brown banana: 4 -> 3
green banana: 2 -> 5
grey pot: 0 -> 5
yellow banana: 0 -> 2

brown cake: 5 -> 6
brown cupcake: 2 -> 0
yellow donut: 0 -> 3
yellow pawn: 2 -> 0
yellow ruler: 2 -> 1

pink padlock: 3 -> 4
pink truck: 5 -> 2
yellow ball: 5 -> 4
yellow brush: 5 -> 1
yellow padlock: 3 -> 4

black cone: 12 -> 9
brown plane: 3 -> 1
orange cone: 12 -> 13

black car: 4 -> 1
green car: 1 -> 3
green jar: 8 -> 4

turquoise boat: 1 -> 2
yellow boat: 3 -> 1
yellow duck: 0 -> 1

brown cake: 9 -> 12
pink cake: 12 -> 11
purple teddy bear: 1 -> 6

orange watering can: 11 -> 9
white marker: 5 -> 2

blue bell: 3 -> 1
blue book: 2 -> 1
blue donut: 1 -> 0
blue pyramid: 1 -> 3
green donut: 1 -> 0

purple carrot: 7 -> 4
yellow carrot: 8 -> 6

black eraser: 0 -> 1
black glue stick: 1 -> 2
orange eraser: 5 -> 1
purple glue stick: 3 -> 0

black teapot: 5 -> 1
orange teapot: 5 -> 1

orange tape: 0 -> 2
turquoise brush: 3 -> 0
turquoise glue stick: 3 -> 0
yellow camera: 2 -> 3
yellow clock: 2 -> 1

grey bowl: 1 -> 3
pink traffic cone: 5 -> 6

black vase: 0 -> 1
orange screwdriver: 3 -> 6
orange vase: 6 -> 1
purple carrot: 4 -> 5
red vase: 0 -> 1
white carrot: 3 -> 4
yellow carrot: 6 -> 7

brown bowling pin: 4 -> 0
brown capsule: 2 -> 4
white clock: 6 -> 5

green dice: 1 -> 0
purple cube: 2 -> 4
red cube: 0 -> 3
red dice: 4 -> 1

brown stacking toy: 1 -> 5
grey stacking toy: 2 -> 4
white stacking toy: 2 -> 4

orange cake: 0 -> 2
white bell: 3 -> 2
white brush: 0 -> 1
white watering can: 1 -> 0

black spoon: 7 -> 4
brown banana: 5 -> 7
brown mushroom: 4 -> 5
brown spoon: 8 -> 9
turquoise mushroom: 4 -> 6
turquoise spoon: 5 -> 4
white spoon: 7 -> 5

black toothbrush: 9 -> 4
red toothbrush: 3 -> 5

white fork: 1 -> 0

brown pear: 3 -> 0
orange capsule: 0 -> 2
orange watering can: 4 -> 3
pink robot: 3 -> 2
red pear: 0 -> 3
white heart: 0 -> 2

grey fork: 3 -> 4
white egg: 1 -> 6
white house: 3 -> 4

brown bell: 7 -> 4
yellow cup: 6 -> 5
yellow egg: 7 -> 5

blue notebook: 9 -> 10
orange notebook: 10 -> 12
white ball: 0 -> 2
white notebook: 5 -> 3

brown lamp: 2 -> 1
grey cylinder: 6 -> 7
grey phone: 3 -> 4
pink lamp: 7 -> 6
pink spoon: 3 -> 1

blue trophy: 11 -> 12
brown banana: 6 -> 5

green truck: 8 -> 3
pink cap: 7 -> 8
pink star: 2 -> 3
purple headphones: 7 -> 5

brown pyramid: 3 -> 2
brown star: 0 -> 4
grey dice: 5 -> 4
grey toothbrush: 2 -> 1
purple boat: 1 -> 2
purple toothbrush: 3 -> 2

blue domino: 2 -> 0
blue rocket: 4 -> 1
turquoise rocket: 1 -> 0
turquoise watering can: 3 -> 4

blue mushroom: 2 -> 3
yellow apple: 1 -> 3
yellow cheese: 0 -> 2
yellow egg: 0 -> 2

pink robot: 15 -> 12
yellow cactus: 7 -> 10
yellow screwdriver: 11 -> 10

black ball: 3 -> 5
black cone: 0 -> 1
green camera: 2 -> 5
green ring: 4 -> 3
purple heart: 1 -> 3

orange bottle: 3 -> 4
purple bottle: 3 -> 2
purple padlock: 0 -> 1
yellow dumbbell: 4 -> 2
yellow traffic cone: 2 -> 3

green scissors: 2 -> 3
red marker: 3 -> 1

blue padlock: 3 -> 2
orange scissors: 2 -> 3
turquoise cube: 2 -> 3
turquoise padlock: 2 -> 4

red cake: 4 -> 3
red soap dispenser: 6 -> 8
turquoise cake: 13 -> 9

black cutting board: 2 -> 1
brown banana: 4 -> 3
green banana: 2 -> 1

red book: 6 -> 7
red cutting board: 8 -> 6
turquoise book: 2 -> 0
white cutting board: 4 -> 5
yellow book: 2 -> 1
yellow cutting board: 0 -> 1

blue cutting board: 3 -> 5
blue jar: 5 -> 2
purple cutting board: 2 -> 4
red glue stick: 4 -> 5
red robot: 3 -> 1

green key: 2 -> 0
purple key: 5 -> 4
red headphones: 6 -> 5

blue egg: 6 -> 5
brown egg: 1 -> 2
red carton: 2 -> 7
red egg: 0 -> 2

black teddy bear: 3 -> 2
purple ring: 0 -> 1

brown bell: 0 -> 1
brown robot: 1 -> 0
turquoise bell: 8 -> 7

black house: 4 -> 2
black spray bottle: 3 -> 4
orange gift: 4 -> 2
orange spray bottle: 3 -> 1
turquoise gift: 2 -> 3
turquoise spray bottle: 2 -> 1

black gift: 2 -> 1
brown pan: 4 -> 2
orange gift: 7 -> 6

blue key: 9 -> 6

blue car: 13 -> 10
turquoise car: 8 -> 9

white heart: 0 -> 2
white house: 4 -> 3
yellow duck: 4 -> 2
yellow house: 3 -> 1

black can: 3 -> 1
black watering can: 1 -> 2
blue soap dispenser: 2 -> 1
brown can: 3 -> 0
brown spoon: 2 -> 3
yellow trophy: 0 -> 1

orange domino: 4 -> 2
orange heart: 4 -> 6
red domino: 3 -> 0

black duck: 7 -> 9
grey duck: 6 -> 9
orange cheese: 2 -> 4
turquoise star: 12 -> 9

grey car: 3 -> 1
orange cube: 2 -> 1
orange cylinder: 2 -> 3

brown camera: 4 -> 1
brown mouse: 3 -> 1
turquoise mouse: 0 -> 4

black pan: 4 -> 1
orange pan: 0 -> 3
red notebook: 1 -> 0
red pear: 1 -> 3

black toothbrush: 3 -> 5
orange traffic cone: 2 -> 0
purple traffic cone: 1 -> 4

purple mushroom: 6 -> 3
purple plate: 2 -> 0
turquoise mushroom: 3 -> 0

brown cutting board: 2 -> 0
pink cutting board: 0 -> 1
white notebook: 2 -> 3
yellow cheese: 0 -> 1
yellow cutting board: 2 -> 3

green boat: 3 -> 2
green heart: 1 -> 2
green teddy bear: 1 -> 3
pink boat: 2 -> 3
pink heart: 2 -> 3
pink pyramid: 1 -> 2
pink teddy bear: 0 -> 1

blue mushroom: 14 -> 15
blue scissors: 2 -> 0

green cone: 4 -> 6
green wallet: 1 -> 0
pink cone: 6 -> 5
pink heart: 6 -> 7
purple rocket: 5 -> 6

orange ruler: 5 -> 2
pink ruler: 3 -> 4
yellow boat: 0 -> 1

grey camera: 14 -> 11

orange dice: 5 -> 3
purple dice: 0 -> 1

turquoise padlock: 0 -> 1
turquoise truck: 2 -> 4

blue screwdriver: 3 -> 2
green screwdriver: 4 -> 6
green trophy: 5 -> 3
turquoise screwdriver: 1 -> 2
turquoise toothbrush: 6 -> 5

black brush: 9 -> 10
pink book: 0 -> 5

-- -- --

**Required action**
Retype each record in full, please.

**Written solution**
brown banana: 4 -> 3
green banana: 2 -> 5
grey pot: 0 -> 5
yellow banana: 0 -> 2

brown cake: 5 -> 6
brown cupcake: 2 -> 0
yellow donut: 0 -> 3
yellow pawn: 2 -> 0
yellow ruler: 2 -> 1

pink padlock: 3 -> 4
pink truck: 5 -> 2
yellow ball: 5 -> 4
yellow brush: 5 -> 1
yellow padlock: 3 -> 4

black cone: 12 -> 9
brown plane: 3 -> 1
orange cone: 12 -> 13

black car: 4 -> 1
green car: 1 -> 3
green jar: 8 -> 4

turquoise boat: 1 -> 2
yellow boat: 3 -> 1
yellow duck: 0 -> 1

brown cake: 9 -> 12
pink cake: 12 -> 11
purple teddy bear: 1 -> 6

orange watering can: 11 -> 9
white marker: 5 -> 2

blue bell: 3 -> 1
blue book: 2 -> 1
blue donut: 1 -> 0
blue pyramid: 1 -> 3
green donut: 1 -> 0

purple carrot: 7 -> 4
yellow carrot: 8 -> 6

black eraser: 0 -> 1
black glue stick: 1 -> 2
orange eraser: 5 -> 1
purple glue stick: 3 -> 0

black teapot: 5 -> 1
orange teapot: 5 -> 1

orange tape: 0 -> 2
turquoise brush: 3 -> 0
turquoise glue stick: 3 -> 0
yellow camera: 2 -> 3
yellow clock: 2 -> 1

grey bowl: 1 -> 3
pink traffic cone: 5 -> 6

black vase: 0 -> 1
orange screwdriver: 3 -> 6
orange vase: 6 -> 1
purple carrot: 4 -> 5
red vase: 0 -> 1
white carrot: 3 -> 4
yellow carrot: 6 -> 7

brown bowling pin: 4 -> 0
brown capsule: 2 -> 4
white clock: 6 -> 5

green dice: 1 -> 0
purple cube: 2 -> 4
red cube: 0 -> 3
red dice: 4 -> 1

brown stacking toy: 1 -> 5
grey stacking toy: 2 -> 4
white stacking toy: 2 -> 4

orange cake: 0 -> 2
white bell: 3 -> 2
white brush: 0 -> 1
white watering can: 1 -> 0

black spoon: 7 -> 4
brown banana: 5 -> 7
brown mushroom: 4 -> 5
brown spoon: 8 -> 9
turquoise mushroom: 4 -> 6
turquoise spoon: 5 -> 4
white spoon: 7 -> 5

black toothbrush: 9 -> 4
red toothbrush: 3 -> 5

white fork: 1 -> 0

brown pear: 3 -> 0
orange capsule: 0 -> 2
orange watering can: 4 -> 3
pink robot: 3 -> 2
red pear: 0 -> 3
white heart: 0 -> 2

grey fork: 3 -> 4
white egg: 1 -> 6
white house: 3 -> 4

brown bell: 7 -> 4
yellow cup: 6 -> 5
yellow egg: 7 -> 5

blue notebook: 9 -> 10
orange notebook: 10 -> 12
white ball: 0 -> 2
white notebook: 5 -> 3

brown lamp: 2 -> 1
grey cylinder: 6 -> 7
grey phone: 3 -> 4
pink lamp: 7 -> 6
pink spoon: 3 -> 1

blue trophy: 11 -> 12
brown banana: 6 -> 5

green truck: 8 -> 3
pink cap: 7 -> 8
pink star: 2 -> 3
purple headphones: 7 -> 5

brown pyramid: 3 -> 2
brown star: 0 -> 4
grey dice: 5 -> 4
grey toothbrush: 2 -> 1
purple boat: 1 -> 2
purple toothbrush: 3 -> 2

blue domino: 2 -> 0
blue rocket: 4 -> 1
turquoise rocket: 1 -> 0
turquoise watering can: 3 -> 4

blue mushroom: 2 -> 3
yellow apple: 1 -> 3
yellow cheese: 0 -> 2
yellow egg: 0 -> 2

pink robot: 15 -> 12
yellow cactus: 7 -> 10
yellow screwdriver: 11 -> 10

black ball: 3 -> 5
black cone: 0 -> 1
green camera: 2 -> 5
green ring: 4 -> 3
purple heart: 1 -> 3

orange bottle: 3 -> 4
purple bottle: 3 -> 2
purple padlock: 0 -> 1
yellow dumbbell: 4 -> 2
yellow traffic cone: 2 -> 3

green scissors: 2 -> 3
red marker: 3 -> 1

blue padlock: 3 -> 2
orange scissors: 2 -> 3
turquoise cube: 2 -> 3
turquoise padlock: 2 -> 4

red cake: 4 -> 3
red soap dispenser: 6 -> 8
turquoise cake: 13 -> 9

black cutting board: 2 -> 1
brown banana: 4 -> 3
green banana: 2 -> 1

red book: 6 -> 7
red cutting board: 8 -> 6
turquoise book: 2 -> 0
white cutting board: 4 -> 5
yellow book: 2 -> 1
yellow cutting board: 0 -> 1

blue cutting board: 3 -> 5
blue jar: 5 -> 2
purple cutting board: 2 -> 4
red glue stick: 4 -> 5
red robot: 3 -> 1

green key: 2 -> 0
purple key: 5 -> 4
red headphones: 6 -> 5

blue egg: 6 -> 5
brown egg: 1 -> 2
red carton: 2 -> 7
red egg: 0 -> 2

black teddy bear: 3 -> 2
purple ring: 0 -> 1

brown bell: 0 -> 1
brown robot: 1 -> 0
turquoise bell: 8 -> 7

black house: 4 -> 2
black spray bottle: 3 -> 4
orange gift: 4 -> 2
orange spray bottle: 3 -> 1
turquoise gift: 2 -> 3
turquoise spray bottle: 2 -> 1

black gift: 2 -> 1
brown pan: 4 -> 2
orange gift: 7 -> 6

blue key: 9 -> 6

blue car: 13 -> 10
turquoise car: 8 -> 9

white heart: 0 -> 2
white house: 4 -> 3
yellow duck: 4 -> 2
yellow house: 3 -> 1

black can: 3 -> 1
black watering can: 1 -> 2
blue soap dispenser: 2 -> 1
brown can: 3 -> 0
brown spoon: 2 -> 3
yellow trophy: 0 -> 1

orange domino: 4 -> 2
orange heart: 4 -> 6
red domino: 3 -> 0

black duck: 7 -> 9
grey duck: 6 -> 9
orange cheese: 2 -> 4
turquoise star: 12 -> 9

grey car: 3 -> 1
orange cube: 2 -> 1
orange cylinder: 2 -> 3

brown camera: 4 -> 1
brown mouse: 3 -> 1
turquoise mouse: 0 -> 4

black pan: 4 -> 1
orange pan: 0 -> 3
red notebook: 1 -> 0
red pear: 1 -> 3

black toothbrush: 3 -> 5
orange traffic cone: 2 -> 0
purple traffic cone: 1 -> 4

purple mushroom: 6 -> 3
purple plate: 2 -> 0
turquoise mushroom: 3 -> 0

brown cutting board: 2 -> 0
pink cutting board: 0 -> 1
white notebook: 2 -> 3
yellow cheese: 0 -> 1
yellow cutting board: 2 -> 3

green boat: 3 -> 2
green heart: 1 -> 2
green teddy bear: 1 -> 3
pink boat: 2 -> 3
pink heart: 2 -> 3
pink pyramid: 1 -> 2
pink teddy bear: 0 -> 1

blue mushroom: 14 -> 15
blue scissors: 2 -> 0

green cone: 4 -> 6
green wallet: 1 -> 0
pink cone: 6 -> 5
pink heart: 6 -> 7
purple rocket: 5 -> 6

orange ruler: 5 -> 2
pink ruler: 3 -> 4
yellow boat: 0 -> 1

grey camera: 14 -> 11

orange dice: 5 -> 3
purple dice: 0 -> 1

turquoise padlock: 0 -> 1
turquoise truck: 2 -> 4

blue screwdriver: 3 -> 2
green screwdriver: 4 -> 6
green trophy: 5 -> 3
turquoise screwdriver: 1 -> 2
turquoise toothbrush: 6 -> 5

black brush: 9 -> 10
pink book: 0 -> 5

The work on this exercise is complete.